**COLLECTED MATERIAL**
━━━━━━━━

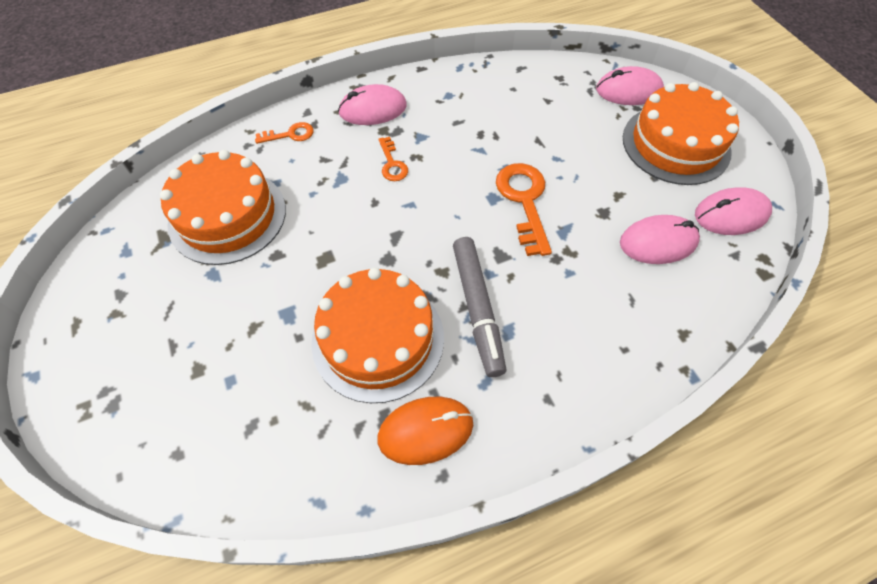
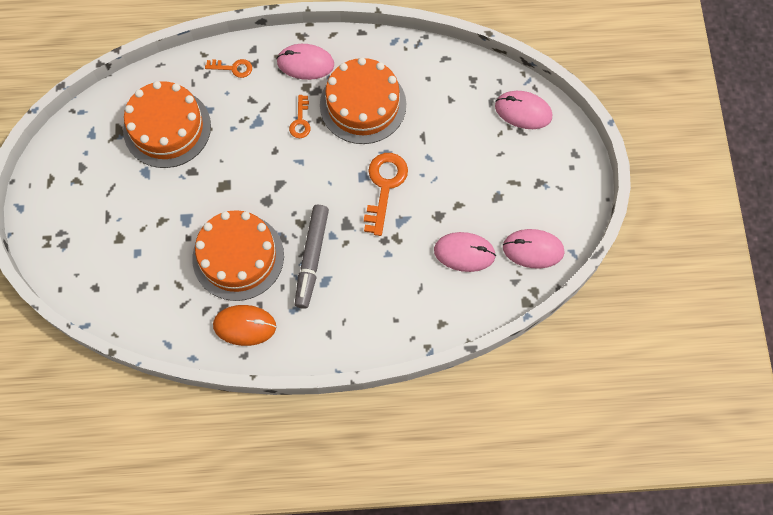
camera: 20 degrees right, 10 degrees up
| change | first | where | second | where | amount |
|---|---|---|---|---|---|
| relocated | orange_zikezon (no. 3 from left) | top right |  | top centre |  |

━━━━━━━━

Print all the lines above exactly as they are, but without the pictures.

camera: 20 degrees right, 10 degrees up
| change | first | where | second | where | amount |
|---|---|---|---|---|---|
| relocated | orange_zikezon (no. 3 from left) | top right |  | top centre |  |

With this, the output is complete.